TASK GOAL: Please print every record below exactly as it appears, but leave out the pictures.

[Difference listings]
○ ○ ○ ○ ○

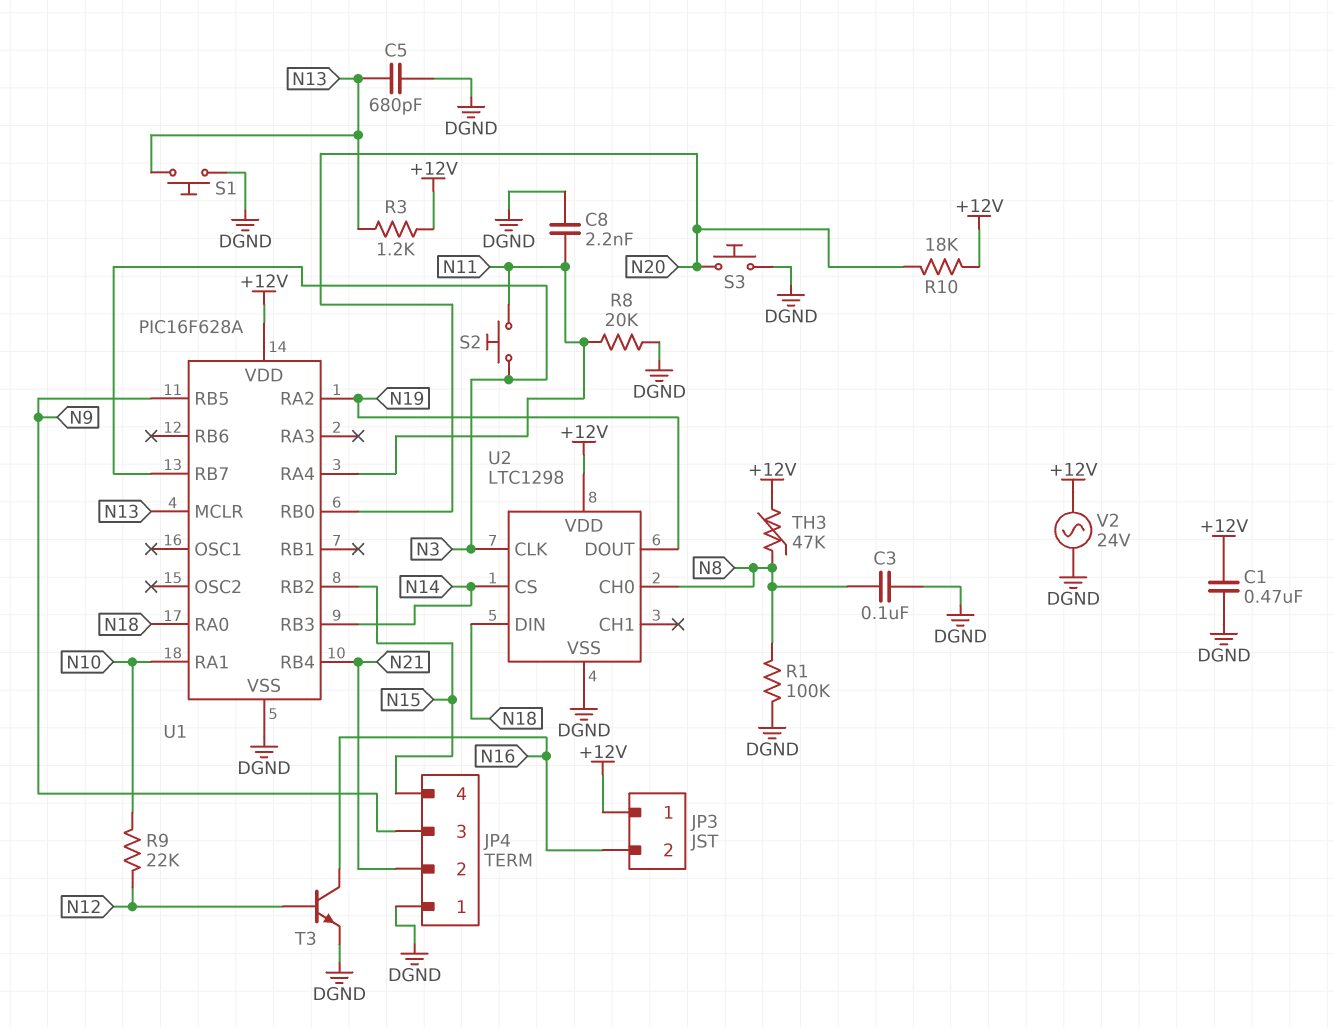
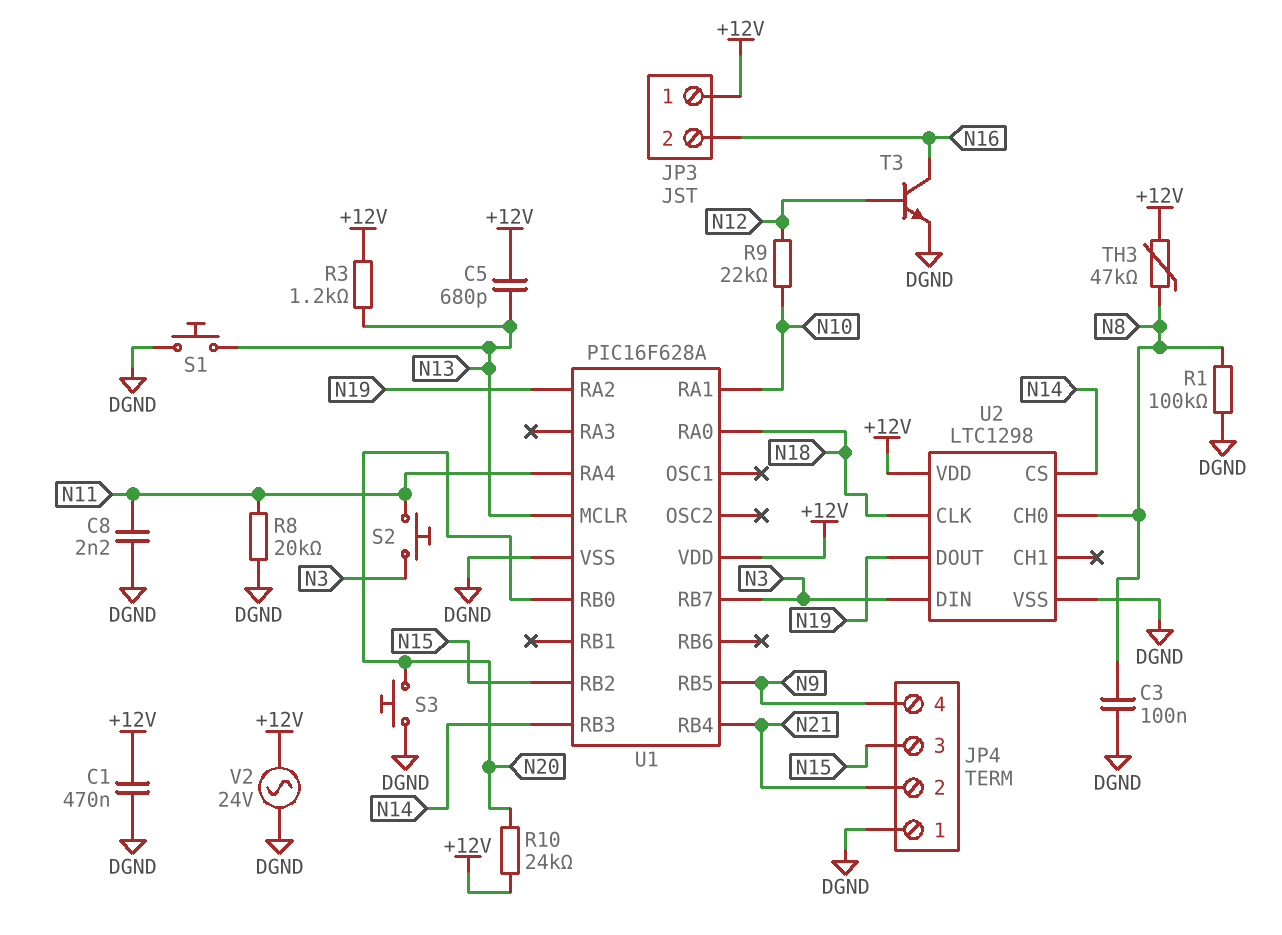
C5: 680pF (DGND, N13) -> 680pF (+12V, N13)
JP4 pin 3: N9 -> N15
JP4 pin 4: N15 -> N9
R10: 18k (+12V, N20) -> 24k (+12V, N20)
U2 pin CLK: N3 -> N18
U2 pin DIN: N18 -> N3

○ ○ ○ ○ ○

RESPONSE TO THIS EXERCISE:
C5: 680pF (DGND, N13) -> 680pF (+12V, N13)
JP4 pin 3: N9 -> N15
JP4 pin 4: N15 -> N9
R10: 18k (+12V, N20) -> 24k (+12V, N20)
U2 pin CLK: N3 -> N18
U2 pin DIN: N18 -> N3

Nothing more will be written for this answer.